# ASSIGNED TASK:
Without the pictures, print each of the records below exactly as it appears.

Segment Start: LISTED RECORDS

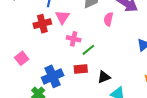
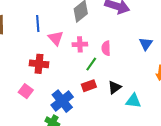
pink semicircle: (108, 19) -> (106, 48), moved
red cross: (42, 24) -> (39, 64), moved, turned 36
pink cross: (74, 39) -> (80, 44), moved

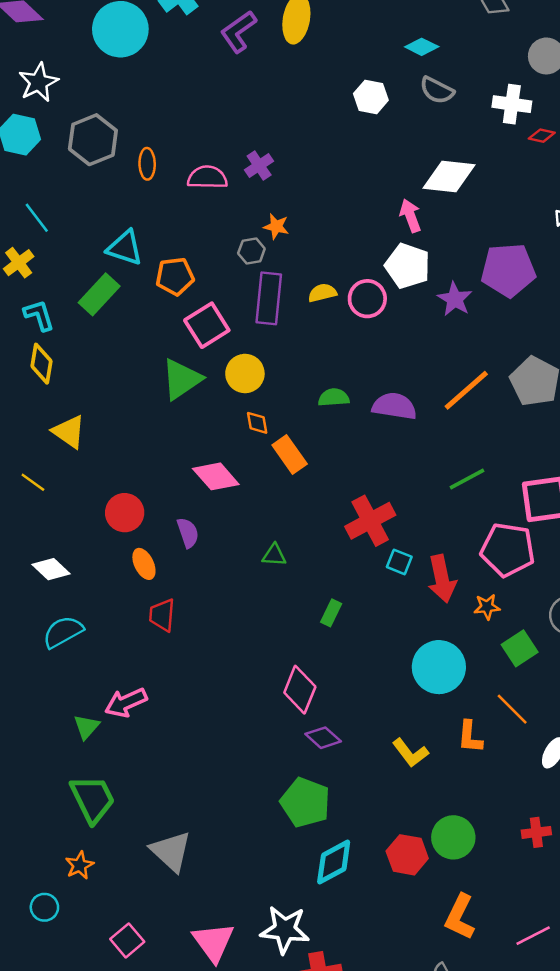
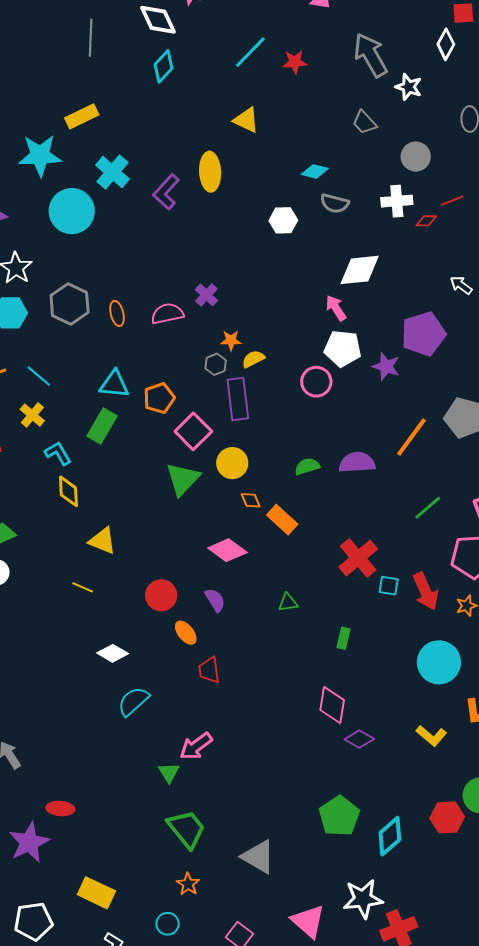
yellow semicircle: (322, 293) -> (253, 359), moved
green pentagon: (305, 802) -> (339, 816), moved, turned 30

Segment End: LISTED RECORDS

# ANSWER SECTION:
pink semicircle: (108, 19) -> (106, 48), moved
red cross: (42, 24) -> (39, 64), moved, turned 36
pink cross: (74, 39) -> (80, 44), moved

yellow semicircle: (322, 293) -> (253, 359), moved
green pentagon: (305, 802) -> (339, 816), moved, turned 30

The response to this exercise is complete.